### THE DATA
----------

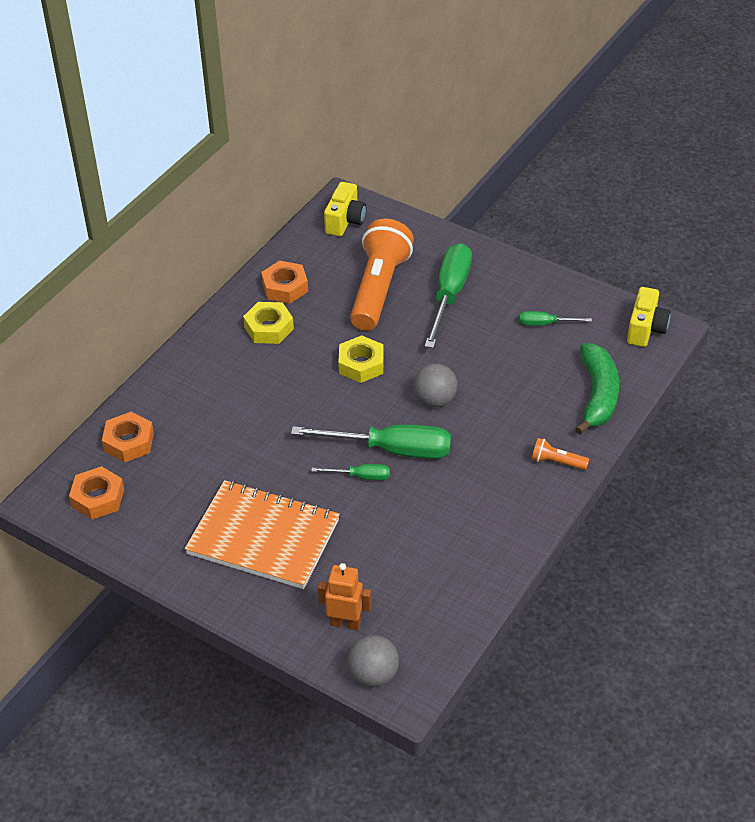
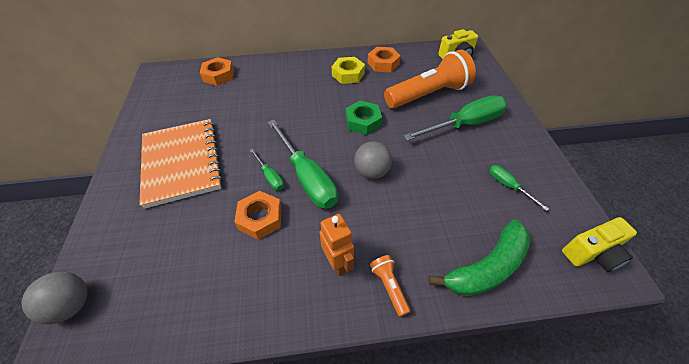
camera: 50 degrees right, 5 degrees up
(98, 498) = (170, 87): orange nut -> orange nut (260, 218)
(345, 623) = (123, 252): orange robot -> orange robot (338, 262)
(361, 364) = (363, 121): yellow nut -> green nut

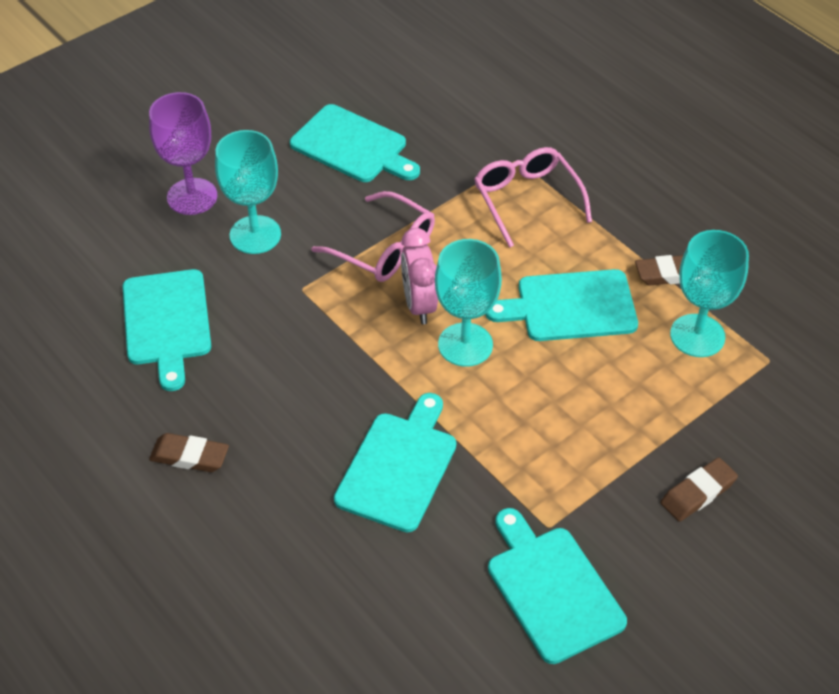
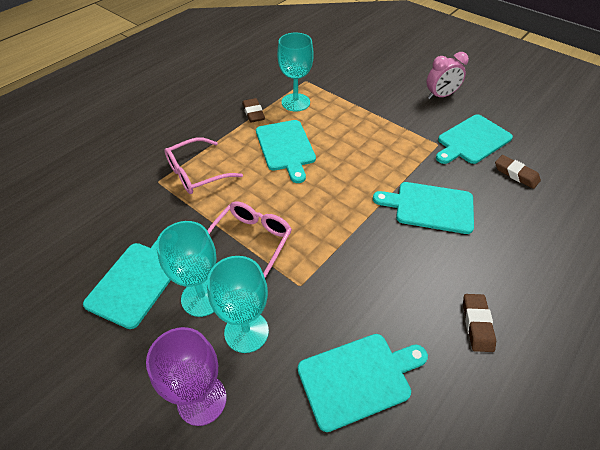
camera: 100 degrees left, 0 degrees up
(419, 305) = (300, 215): pink clock -> pink clock (440, 96)
(465, 345) = (327, 189): turquoise goblet -> turquoise goblet (202, 297)
(698, 493) = (393, 99): brown eraser -> brown eraser (516, 174)

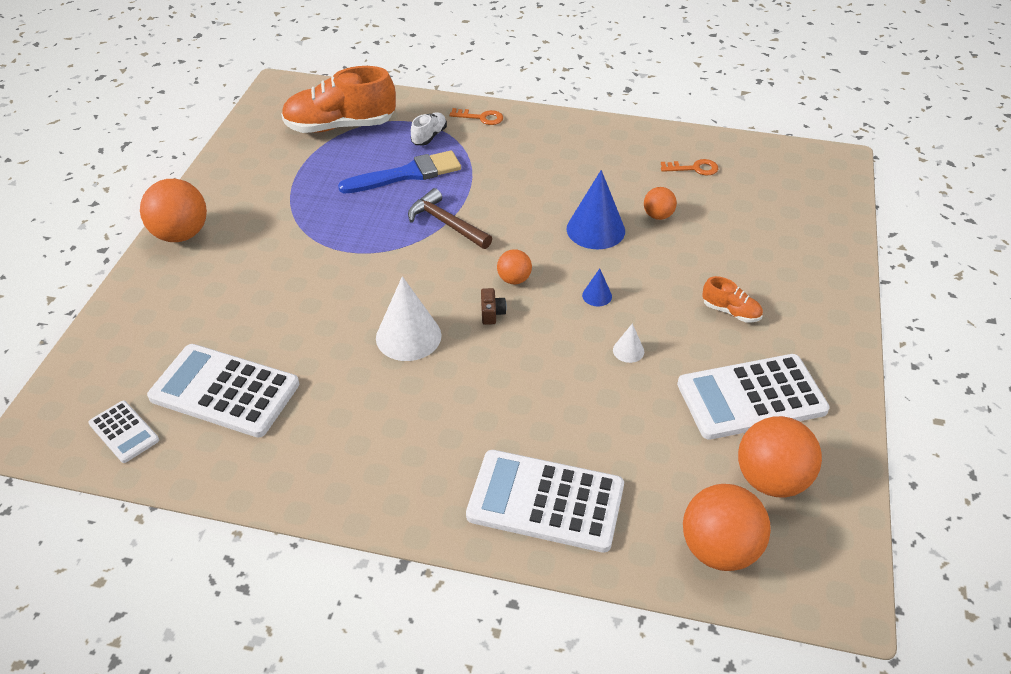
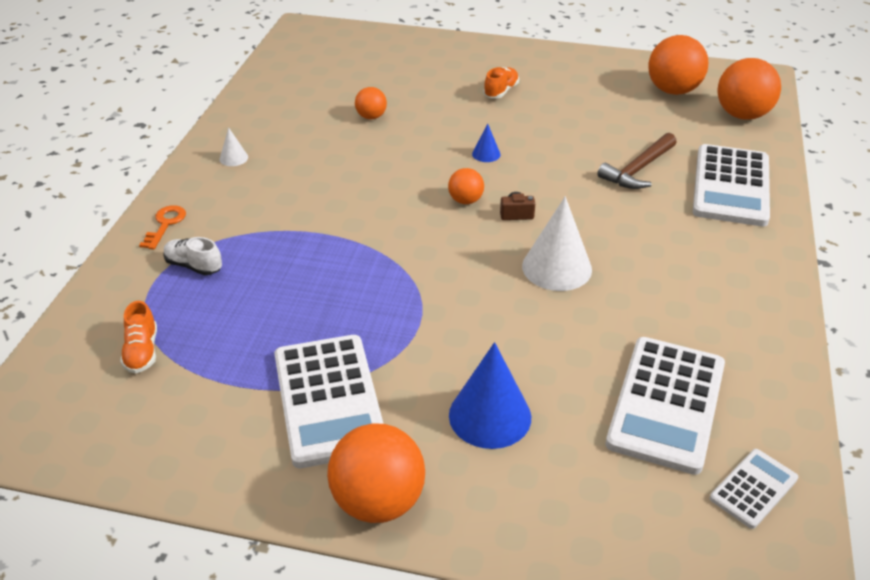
camera: 90 degrees left, 5 degrees down
(340, 126) = (142, 352): orange shoe -> orange shoe, size x0.46
(407, 174) = (272, 281): blue brush -> none
(446, 223) = (372, 247): brown hammer -> brown hammer (638, 169)
(595, 229) = (390, 151): blue cone -> blue cone (490, 416)
(628, 350) = (555, 141): white cone -> white cone (233, 158)
(694, 168) = (300, 94): orange key -> none
(751, 397) = (595, 91): white calculator -> white calculator (329, 400)

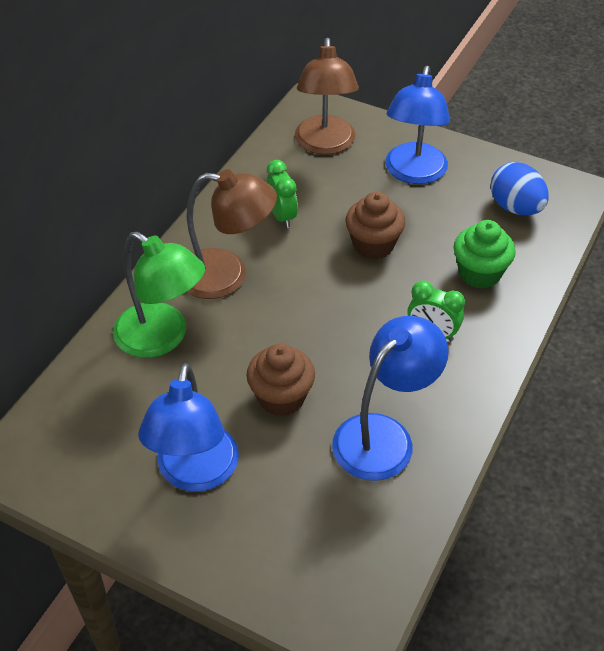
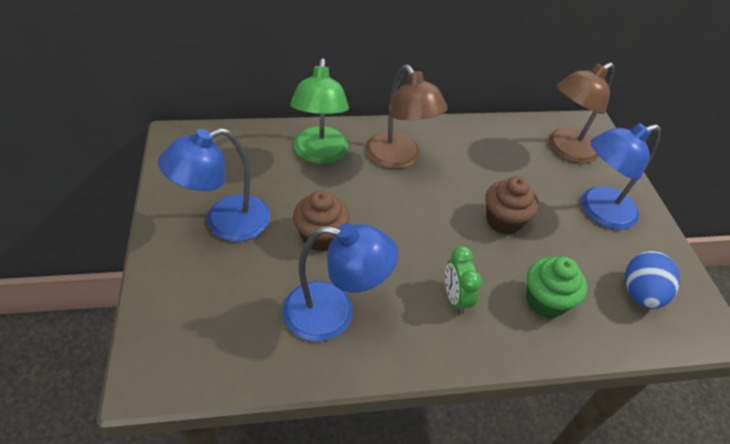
camera: 50 degrees right, 0 degrees up
(282, 216) = (476, 160): green clock -> none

----------

### DIRECTIONS FOR THIS TASK
In the data above, which lines include "camera"? Return those lines.

### WRITTEN SOLUTION
camera: 50 degrees right, 5 degrees up
camera: 100 degrees left, 0 degrees up
camera: 90 degrees left, 5 degrees down
camera: 50 degrees right, 0 degrees up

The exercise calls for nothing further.